#### [What needs to be done]
Give back the line where "none -> green cone G5 level 2" appears and all the lines after it until the listing ends, unchanged and with nothing else.

#### [Exercise material]
-=-=-=-=-

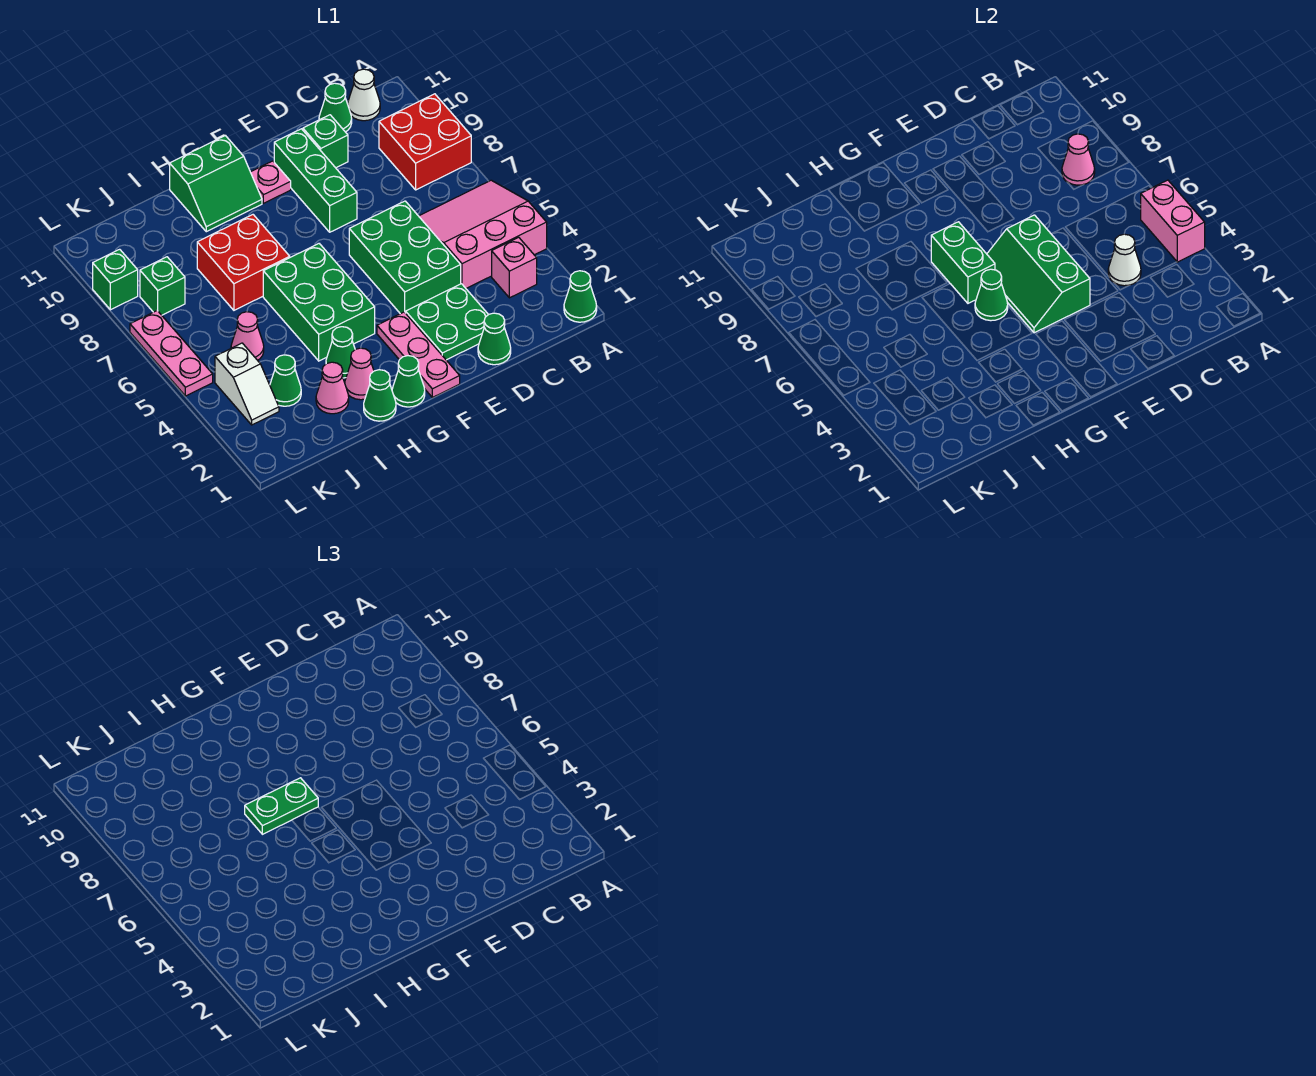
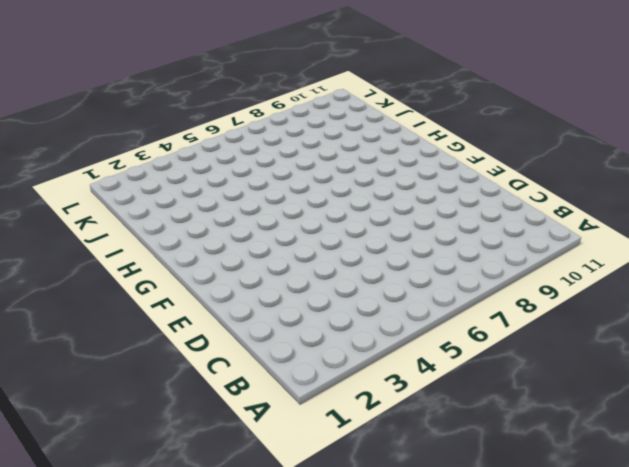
none -> green cone A1 level 1
none -> pink slope A4:C6 level 1 top 4
none -> red brick A8:B9 level 1
none -> pink brick B3 level 1

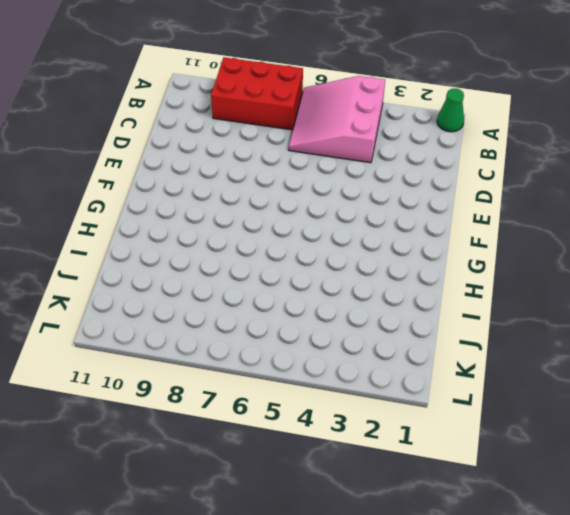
red brick A7:B9 level 1 -> red brick A8:B9 level 1
none -> pink brick B3 level 1
none -> white cone B11 level 1
none -> green cone C11 level 1
none -> green cone D1 level 1

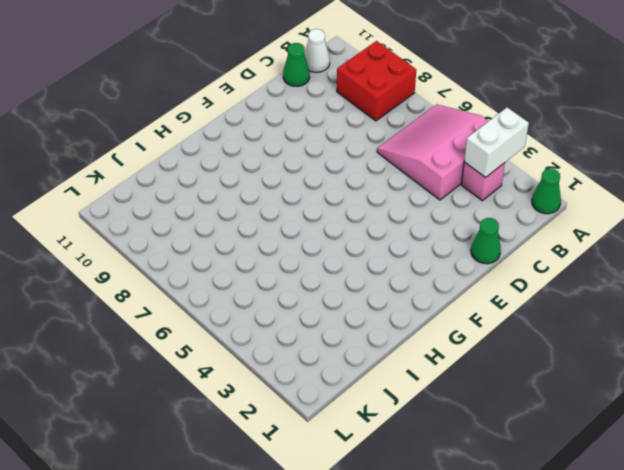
white brick A3:B3 level 2 -> none
none -> green plate D2:E3 level 1
none -> green brick D4:E6 level 1
none -> green brick D10 level 1
none -> green brick E8:E10 level 1

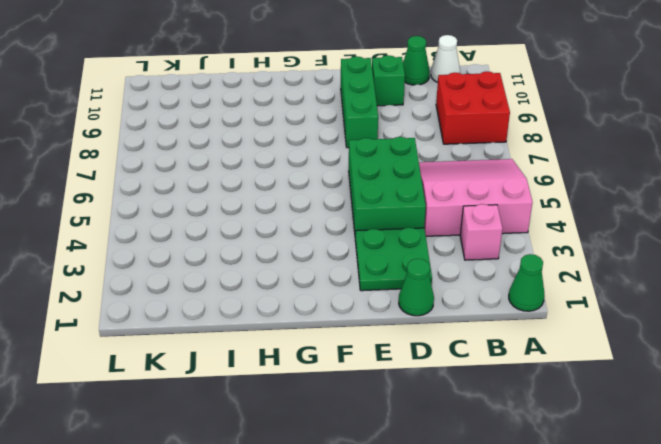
none -> pink plate F1:F3 level 1
none -> pink plate F10 level 1
none -> green cone G1 level 1
none -> green brick G4:H6 level 1

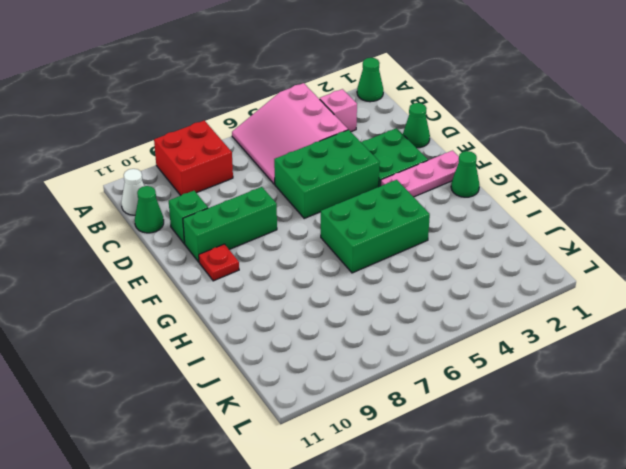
red plate F10 level 1 -> pink plate F10 level 1
none -> green slope G10:H11 level 1 top 11
none -> green cone H1 level 1
none -> pink cone H2 level 1
none -> green cone H3 level 1

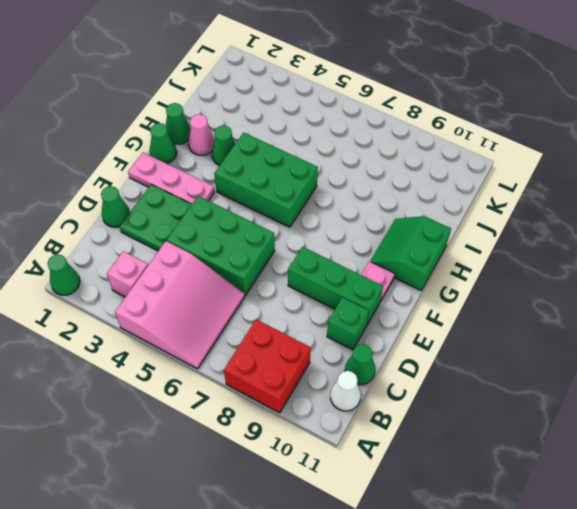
none -> red brick H7:I8 level 1
none -> pink cone I2 level 1
none -> green cone J3 level 1
none -> pink cone J5 level 1

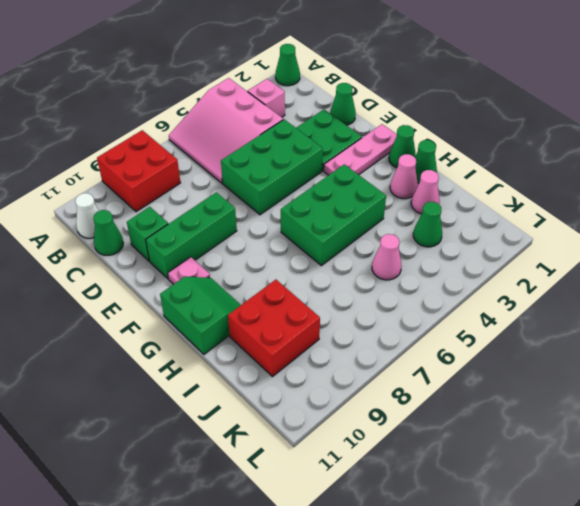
red brick I9:J10 level 1 -> red brick H7:I8 level 1
none -> green cone H3 level 1
none -> white slope K3:K4 level 1 top 4
none -> green brick K8 level 1
none -> pink plate L5:L7 level 1

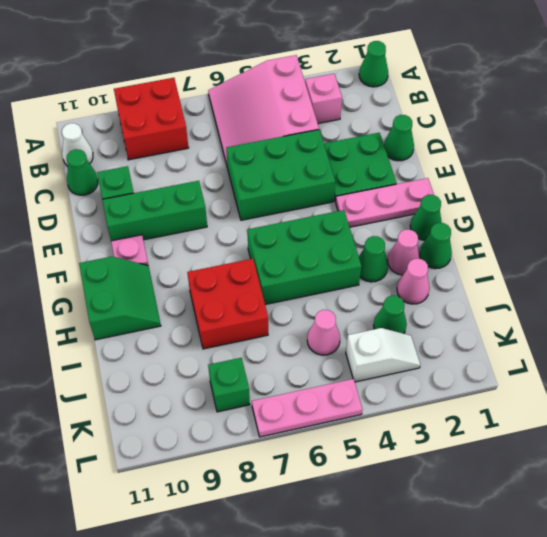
none -> green brick L9 level 1
none -> pink brick A4:A5 level 2
none -> pink cone B8 level 2
none -> white cone C4 level 2

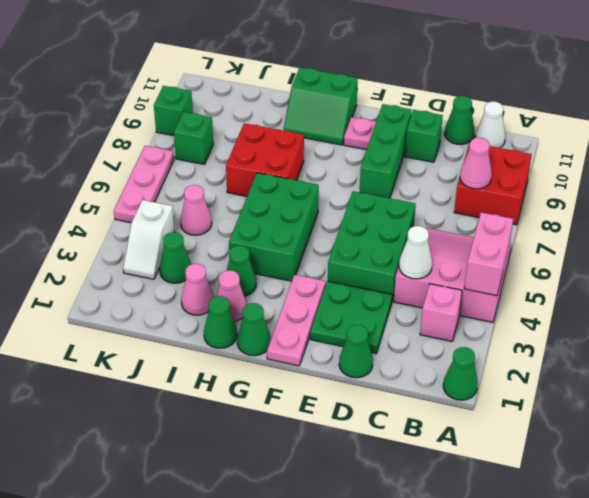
none -> green slope E4:F6 level 2 top E
none -> green cone G5 level 2
none -> green brick G6:G7 level 2
none -> green plate G7:H7 level 3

-=-=-=-=-

#### [Your response]
none -> green cone G5 level 2
none -> green brick G6:G7 level 2
none -> green plate G7:H7 level 3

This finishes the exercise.